START Information given

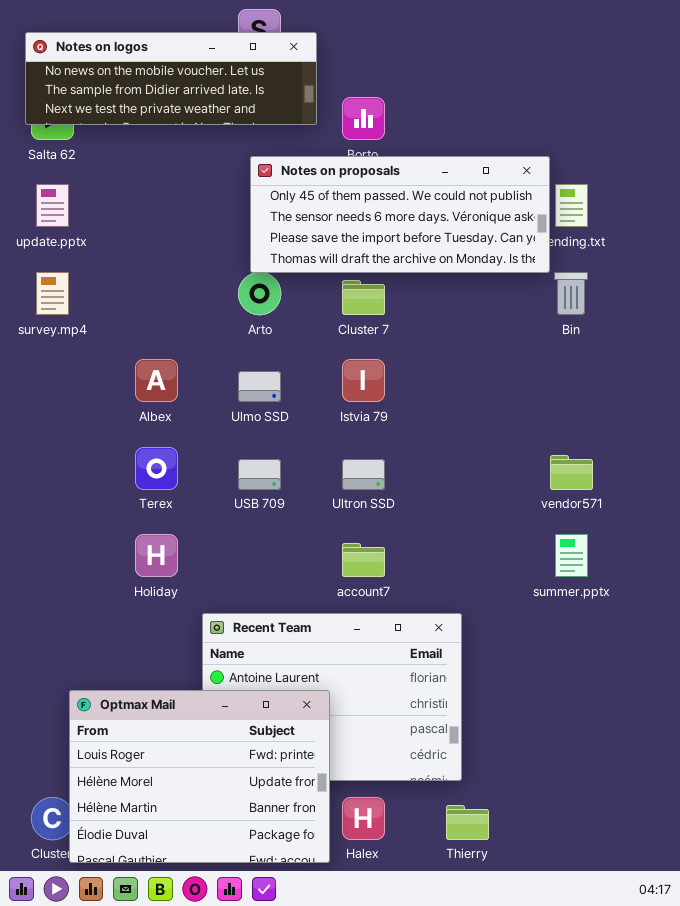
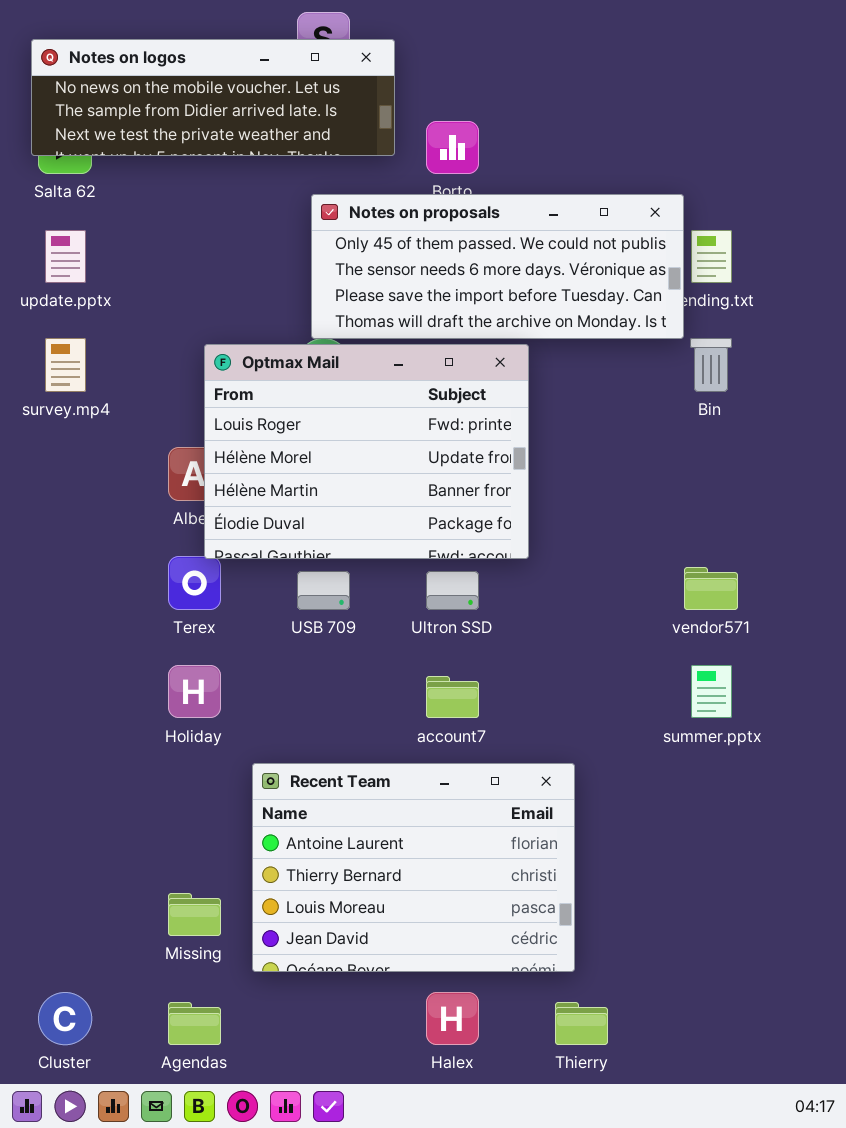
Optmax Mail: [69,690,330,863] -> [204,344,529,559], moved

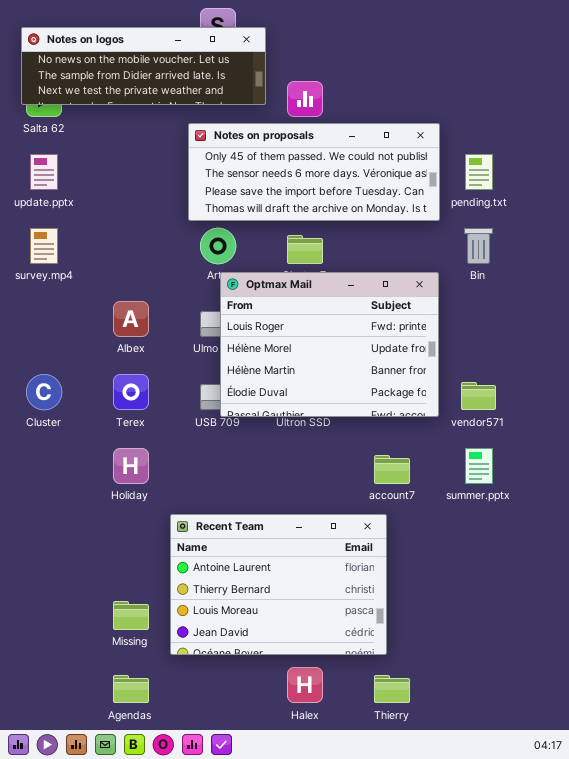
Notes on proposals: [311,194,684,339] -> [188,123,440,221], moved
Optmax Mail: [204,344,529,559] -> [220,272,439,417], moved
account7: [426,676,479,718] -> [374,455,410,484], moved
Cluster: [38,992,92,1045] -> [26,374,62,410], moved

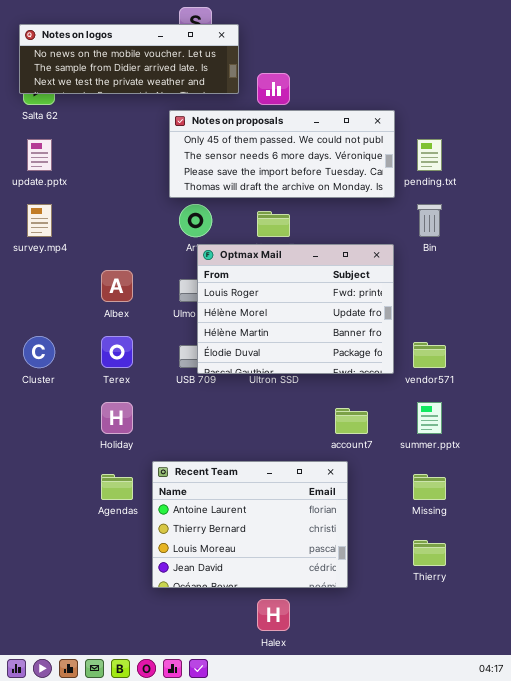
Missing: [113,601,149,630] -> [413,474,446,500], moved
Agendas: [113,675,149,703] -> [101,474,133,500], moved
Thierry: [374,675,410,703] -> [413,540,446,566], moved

END Information given
START Information given

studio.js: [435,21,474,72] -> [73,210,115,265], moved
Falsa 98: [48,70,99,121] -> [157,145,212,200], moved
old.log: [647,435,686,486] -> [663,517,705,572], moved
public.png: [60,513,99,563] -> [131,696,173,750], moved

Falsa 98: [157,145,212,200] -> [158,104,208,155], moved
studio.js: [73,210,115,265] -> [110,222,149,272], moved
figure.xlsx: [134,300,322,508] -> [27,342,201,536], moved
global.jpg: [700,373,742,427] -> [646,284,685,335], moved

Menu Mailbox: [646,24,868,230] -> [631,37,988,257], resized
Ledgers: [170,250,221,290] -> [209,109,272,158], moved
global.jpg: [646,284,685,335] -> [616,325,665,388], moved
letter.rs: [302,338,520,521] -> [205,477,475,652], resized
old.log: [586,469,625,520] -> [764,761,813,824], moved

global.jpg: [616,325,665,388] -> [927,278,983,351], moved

END Information given

Exercise: Please give an exact copy of the lines above, beginning with the line containing "Menu Mailbox: [646,24,868,230]" and running through the line containing "global.jpg: [616,325,665,388] ->", and of no other lines.

Result of this task:
Menu Mailbox: [646,24,868,230] -> [631,37,988,257], resized
Ledgers: [170,250,221,290] -> [209,109,272,158], moved
global.jpg: [646,284,685,335] -> [616,325,665,388], moved
letter.rs: [302,338,520,521] -> [205,477,475,652], resized
old.log: [586,469,625,520] -> [764,761,813,824], moved

global.jpg: [616,325,665,388] -> [927,278,983,351], moved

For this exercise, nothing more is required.